**ASSIGNMENT:** Everything in the records below except the images should be output exactly as written.

**SUPPLIED INFORMATION:**
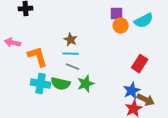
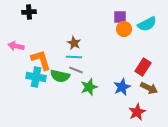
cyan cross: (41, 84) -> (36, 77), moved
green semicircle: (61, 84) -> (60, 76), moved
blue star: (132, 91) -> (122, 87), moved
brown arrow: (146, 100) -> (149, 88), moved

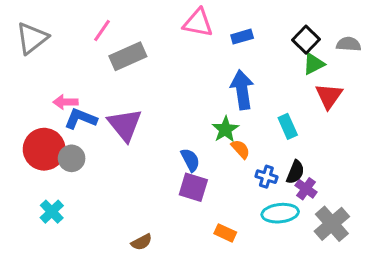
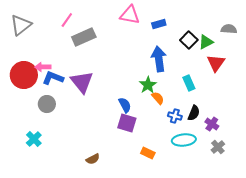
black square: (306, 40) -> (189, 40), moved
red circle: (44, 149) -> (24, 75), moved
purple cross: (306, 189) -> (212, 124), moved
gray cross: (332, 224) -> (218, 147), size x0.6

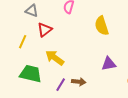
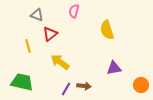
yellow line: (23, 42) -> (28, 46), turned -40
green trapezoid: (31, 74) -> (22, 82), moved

**ANSWER SECTION:**
cyan cross: (41, 84) -> (36, 77), moved
green semicircle: (61, 84) -> (60, 76), moved
blue star: (132, 91) -> (122, 87), moved
brown arrow: (146, 100) -> (149, 88), moved

black square: (306, 40) -> (189, 40), moved
red circle: (44, 149) -> (24, 75), moved
purple cross: (306, 189) -> (212, 124), moved
gray cross: (332, 224) -> (218, 147), size x0.6

yellow line: (23, 42) -> (28, 46), turned -40
green trapezoid: (31, 74) -> (22, 82), moved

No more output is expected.